About this task:
The response should be the lines of the data, starting at the first and ending at the one that contains "R8: 1.5 (CH, GND) -> 1.5 (5V, VLOAD)", copied without change.

Content revision data
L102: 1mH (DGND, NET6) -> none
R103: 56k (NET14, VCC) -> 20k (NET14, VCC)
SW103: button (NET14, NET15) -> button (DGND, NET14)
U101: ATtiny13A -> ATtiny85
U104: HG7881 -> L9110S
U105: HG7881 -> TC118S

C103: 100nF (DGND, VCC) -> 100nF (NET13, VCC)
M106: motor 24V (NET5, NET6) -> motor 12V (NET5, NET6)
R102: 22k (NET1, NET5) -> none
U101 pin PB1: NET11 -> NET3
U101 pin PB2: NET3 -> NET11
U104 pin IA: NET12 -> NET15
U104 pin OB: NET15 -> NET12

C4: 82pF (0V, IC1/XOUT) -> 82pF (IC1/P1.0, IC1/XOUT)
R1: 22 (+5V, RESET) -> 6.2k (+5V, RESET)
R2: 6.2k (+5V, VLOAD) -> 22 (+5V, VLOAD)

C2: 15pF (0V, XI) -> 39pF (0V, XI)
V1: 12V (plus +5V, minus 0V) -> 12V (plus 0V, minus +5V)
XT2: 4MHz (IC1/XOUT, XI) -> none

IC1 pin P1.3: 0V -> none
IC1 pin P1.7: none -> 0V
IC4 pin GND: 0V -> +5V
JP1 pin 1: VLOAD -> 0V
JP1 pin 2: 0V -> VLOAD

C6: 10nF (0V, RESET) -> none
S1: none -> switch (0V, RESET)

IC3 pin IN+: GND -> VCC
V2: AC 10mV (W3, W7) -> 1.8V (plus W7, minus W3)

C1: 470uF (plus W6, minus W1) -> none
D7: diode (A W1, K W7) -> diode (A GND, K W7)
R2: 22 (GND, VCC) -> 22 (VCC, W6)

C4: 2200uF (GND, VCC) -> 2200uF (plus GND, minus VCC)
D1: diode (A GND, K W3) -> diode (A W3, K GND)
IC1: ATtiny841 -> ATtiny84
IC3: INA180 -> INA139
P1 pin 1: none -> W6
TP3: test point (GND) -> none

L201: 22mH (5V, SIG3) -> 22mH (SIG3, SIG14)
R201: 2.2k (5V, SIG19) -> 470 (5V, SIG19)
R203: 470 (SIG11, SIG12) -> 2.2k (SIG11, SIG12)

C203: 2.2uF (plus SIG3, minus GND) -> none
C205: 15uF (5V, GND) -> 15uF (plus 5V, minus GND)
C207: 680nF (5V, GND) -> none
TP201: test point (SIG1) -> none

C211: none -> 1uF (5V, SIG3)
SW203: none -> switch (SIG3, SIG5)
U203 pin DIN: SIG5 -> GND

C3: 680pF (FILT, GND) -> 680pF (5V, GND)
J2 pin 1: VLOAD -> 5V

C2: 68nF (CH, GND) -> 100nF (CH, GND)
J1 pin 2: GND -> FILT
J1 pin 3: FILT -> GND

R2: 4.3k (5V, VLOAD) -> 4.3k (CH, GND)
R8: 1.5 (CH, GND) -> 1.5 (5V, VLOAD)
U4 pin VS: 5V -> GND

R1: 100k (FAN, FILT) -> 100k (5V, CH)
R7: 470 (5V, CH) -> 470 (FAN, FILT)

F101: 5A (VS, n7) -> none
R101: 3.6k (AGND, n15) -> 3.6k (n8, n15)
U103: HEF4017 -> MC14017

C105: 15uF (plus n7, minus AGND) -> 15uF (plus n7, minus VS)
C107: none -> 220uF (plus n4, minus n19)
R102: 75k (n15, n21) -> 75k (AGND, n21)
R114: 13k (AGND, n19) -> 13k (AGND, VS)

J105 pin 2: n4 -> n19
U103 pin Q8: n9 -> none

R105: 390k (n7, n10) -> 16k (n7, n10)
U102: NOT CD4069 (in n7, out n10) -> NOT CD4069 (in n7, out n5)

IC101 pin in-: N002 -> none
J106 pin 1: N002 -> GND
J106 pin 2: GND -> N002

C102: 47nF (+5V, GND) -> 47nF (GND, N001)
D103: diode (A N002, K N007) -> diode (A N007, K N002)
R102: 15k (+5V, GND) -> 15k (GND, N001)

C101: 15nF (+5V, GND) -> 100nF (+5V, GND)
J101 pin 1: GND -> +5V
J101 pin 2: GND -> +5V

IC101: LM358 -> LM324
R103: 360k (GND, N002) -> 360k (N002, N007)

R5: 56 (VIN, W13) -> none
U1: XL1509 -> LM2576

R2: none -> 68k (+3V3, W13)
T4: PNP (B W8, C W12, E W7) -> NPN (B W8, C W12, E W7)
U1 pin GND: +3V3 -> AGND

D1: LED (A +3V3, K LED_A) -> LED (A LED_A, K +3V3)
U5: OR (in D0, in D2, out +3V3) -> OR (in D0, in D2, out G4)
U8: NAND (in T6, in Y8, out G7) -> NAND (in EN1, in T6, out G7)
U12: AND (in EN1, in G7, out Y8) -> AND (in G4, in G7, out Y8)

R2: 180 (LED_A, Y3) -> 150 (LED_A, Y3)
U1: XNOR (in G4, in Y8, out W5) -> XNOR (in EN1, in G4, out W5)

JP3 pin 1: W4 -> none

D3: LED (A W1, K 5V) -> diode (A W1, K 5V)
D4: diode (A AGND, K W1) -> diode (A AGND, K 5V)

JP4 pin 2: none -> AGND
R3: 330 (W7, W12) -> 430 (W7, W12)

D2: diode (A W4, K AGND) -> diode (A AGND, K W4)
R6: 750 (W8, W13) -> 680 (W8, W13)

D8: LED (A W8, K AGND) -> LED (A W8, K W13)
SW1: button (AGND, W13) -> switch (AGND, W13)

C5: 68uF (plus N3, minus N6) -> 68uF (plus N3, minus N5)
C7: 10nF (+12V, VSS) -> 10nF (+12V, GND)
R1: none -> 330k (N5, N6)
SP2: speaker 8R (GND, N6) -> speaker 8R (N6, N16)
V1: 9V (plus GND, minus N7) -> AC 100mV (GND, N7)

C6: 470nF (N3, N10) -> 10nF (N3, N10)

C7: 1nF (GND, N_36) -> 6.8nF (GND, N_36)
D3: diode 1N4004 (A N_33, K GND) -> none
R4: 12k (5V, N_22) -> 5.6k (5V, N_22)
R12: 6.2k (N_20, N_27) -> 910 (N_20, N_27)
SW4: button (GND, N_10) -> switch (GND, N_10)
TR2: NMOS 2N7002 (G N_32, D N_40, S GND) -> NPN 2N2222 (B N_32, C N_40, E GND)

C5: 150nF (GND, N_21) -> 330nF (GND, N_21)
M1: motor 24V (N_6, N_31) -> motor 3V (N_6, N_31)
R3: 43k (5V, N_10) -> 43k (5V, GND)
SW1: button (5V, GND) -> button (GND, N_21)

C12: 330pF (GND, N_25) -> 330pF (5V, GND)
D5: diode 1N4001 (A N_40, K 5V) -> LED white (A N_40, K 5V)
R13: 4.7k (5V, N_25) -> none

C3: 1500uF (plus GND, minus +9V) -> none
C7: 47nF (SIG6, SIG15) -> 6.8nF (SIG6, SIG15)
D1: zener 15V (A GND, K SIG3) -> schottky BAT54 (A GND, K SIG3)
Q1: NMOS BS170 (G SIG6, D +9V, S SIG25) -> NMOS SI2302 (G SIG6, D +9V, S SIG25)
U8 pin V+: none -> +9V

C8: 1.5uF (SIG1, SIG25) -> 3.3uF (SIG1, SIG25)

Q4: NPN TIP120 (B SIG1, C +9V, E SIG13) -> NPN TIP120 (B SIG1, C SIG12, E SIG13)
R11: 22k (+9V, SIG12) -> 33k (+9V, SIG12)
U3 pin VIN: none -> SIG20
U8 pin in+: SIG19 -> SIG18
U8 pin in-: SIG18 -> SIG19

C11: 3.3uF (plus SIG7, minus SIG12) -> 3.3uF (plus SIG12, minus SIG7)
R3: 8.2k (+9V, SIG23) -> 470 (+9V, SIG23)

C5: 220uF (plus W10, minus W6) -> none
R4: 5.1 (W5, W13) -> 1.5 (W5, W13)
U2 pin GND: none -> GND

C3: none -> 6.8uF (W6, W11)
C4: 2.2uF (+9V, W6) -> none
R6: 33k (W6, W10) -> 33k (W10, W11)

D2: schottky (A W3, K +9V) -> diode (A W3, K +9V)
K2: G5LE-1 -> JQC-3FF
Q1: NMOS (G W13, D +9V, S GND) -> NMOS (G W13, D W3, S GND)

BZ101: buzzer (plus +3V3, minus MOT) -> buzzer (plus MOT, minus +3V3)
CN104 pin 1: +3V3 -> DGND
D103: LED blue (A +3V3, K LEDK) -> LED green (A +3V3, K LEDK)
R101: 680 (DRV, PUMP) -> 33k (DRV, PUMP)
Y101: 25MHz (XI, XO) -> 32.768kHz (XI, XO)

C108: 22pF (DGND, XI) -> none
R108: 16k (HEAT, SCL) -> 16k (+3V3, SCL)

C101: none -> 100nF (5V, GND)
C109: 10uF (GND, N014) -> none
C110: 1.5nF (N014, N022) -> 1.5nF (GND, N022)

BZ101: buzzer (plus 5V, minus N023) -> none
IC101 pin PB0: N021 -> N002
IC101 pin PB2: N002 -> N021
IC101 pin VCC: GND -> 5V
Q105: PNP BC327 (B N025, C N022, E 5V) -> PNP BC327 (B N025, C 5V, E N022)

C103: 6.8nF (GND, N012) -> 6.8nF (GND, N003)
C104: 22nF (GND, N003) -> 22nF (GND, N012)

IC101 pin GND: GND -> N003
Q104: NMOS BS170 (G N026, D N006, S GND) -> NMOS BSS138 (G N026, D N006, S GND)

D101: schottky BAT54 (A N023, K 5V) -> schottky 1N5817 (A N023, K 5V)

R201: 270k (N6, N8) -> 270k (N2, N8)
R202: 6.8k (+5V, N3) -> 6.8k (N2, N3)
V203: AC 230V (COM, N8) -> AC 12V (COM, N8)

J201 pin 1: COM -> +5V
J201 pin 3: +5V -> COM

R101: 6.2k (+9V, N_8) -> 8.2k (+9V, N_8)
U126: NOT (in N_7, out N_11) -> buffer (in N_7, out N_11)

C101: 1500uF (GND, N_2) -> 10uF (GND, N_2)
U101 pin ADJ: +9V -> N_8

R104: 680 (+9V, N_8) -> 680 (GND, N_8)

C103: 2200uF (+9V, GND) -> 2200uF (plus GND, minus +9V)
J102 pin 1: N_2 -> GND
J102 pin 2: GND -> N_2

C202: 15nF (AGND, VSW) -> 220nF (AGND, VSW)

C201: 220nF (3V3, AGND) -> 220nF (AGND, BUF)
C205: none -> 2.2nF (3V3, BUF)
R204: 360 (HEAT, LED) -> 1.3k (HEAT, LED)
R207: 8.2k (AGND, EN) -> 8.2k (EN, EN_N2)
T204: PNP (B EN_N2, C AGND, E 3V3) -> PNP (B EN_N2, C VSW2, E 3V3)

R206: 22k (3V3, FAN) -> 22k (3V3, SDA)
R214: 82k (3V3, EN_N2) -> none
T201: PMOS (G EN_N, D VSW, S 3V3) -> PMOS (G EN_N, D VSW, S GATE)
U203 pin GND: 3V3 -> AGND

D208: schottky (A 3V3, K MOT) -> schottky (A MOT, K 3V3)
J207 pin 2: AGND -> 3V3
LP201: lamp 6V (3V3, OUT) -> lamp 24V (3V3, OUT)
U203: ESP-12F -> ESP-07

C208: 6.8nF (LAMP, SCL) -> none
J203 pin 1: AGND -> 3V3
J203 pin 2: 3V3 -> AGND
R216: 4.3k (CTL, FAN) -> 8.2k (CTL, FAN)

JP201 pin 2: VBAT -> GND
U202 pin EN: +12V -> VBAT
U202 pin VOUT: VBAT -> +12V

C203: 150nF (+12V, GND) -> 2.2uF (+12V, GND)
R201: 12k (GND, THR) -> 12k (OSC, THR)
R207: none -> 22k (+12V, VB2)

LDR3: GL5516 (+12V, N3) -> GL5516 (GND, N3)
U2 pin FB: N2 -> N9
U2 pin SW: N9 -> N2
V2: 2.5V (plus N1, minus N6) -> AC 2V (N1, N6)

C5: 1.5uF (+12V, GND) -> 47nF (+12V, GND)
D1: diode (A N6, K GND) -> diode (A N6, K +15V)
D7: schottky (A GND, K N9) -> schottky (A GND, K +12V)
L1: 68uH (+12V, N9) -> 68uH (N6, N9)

Response area:
L102: 1mH (DGND, NET6) -> none
R103: 56k (NET14, VCC) -> 20k (NET14, VCC)
SW103: button (NET14, NET15) -> button (DGND, NET14)
U101: ATtiny13A -> ATtiny85
U104: HG7881 -> L9110S
U105: HG7881 -> TC118S

C103: 100nF (DGND, VCC) -> 100nF (NET13, VCC)
M106: motor 24V (NET5, NET6) -> motor 12V (NET5, NET6)
R102: 22k (NET1, NET5) -> none
U101 pin PB1: NET11 -> NET3
U101 pin PB2: NET3 -> NET11
U104 pin IA: NET12 -> NET15
U104 pin OB: NET15 -> NET12

C4: 82pF (0V, IC1/XOUT) -> 82pF (IC1/P1.0, IC1/XOUT)
R1: 22 (+5V, RESET) -> 6.2k (+5V, RESET)
R2: 6.2k (+5V, VLOAD) -> 22 (+5V, VLOAD)

C2: 15pF (0V, XI) -> 39pF (0V, XI)
V1: 12V (plus +5V, minus 0V) -> 12V (plus 0V, minus +5V)
XT2: 4MHz (IC1/XOUT, XI) -> none

IC1 pin P1.3: 0V -> none
IC1 pin P1.7: none -> 0V
IC4 pin GND: 0V -> +5V
JP1 pin 1: VLOAD -> 0V
JP1 pin 2: 0V -> VLOAD

C6: 10nF (0V, RESET) -> none
S1: none -> switch (0V, RESET)

IC3 pin IN+: GND -> VCC
V2: AC 10mV (W3, W7) -> 1.8V (plus W7, minus W3)

C1: 470uF (plus W6, minus W1) -> none
D7: diode (A W1, K W7) -> diode (A GND, K W7)
R2: 22 (GND, VCC) -> 22 (VCC, W6)

C4: 2200uF (GND, VCC) -> 2200uF (plus GND, minus VCC)
D1: diode (A GND, K W3) -> diode (A W3, K GND)
IC1: ATtiny841 -> ATtiny84
IC3: INA180 -> INA139
P1 pin 1: none -> W6
TP3: test point (GND) -> none

L201: 22mH (5V, SIG3) -> 22mH (SIG3, SIG14)
R201: 2.2k (5V, SIG19) -> 470 (5V, SIG19)
R203: 470 (SIG11, SIG12) -> 2.2k (SIG11, SIG12)

C203: 2.2uF (plus SIG3, minus GND) -> none
C205: 15uF (5V, GND) -> 15uF (plus 5V, minus GND)
C207: 680nF (5V, GND) -> none
TP201: test point (SIG1) -> none

C211: none -> 1uF (5V, SIG3)
SW203: none -> switch (SIG3, SIG5)
U203 pin DIN: SIG5 -> GND

C3: 680pF (FILT, GND) -> 680pF (5V, GND)
J2 pin 1: VLOAD -> 5V

C2: 68nF (CH, GND) -> 100nF (CH, GND)
J1 pin 2: GND -> FILT
J1 pin 3: FILT -> GND

R2: 4.3k (5V, VLOAD) -> 4.3k (CH, GND)
R8: 1.5 (CH, GND) -> 1.5 (5V, VLOAD)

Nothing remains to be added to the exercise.